(Entries on target coordinates)
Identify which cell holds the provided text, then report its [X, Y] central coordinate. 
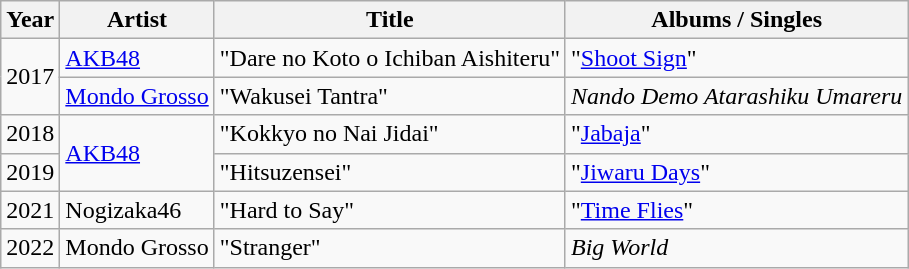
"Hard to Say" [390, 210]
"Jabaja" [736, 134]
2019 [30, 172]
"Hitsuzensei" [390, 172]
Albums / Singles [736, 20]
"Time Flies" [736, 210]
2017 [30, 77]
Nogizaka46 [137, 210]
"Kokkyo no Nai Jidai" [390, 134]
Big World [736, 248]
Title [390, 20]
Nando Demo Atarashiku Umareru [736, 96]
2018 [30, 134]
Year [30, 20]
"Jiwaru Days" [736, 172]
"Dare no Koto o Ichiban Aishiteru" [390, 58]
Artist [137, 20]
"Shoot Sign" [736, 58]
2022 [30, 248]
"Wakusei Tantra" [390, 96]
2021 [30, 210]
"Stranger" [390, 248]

- **Written problem**
Edit all of the material above, replacing "Title" with "Song" and keeping everything else the same. Leave the pictures out of your answer.

- **Correct output**
Identify which cell holds the provided text, then report its [X, Y] central coordinate. 
"Hard to Say" [390, 210]
"Jabaja" [736, 134]
2019 [30, 172]
"Hitsuzensei" [390, 172]
Albums / Singles [736, 20]
"Time Flies" [736, 210]
2017 [30, 77]
Nogizaka46 [137, 210]
"Kokkyo no Nai Jidai" [390, 134]
Big World [736, 248]
Song [390, 20]
Nando Demo Atarashiku Umareru [736, 96]
2018 [30, 134]
Year [30, 20]
"Jiwaru Days" [736, 172]
"Dare no Koto o Ichiban Aishiteru" [390, 58]
Artist [137, 20]
"Shoot Sign" [736, 58]
2022 [30, 248]
"Wakusei Tantra" [390, 96]
2021 [30, 210]
"Stranger" [390, 248]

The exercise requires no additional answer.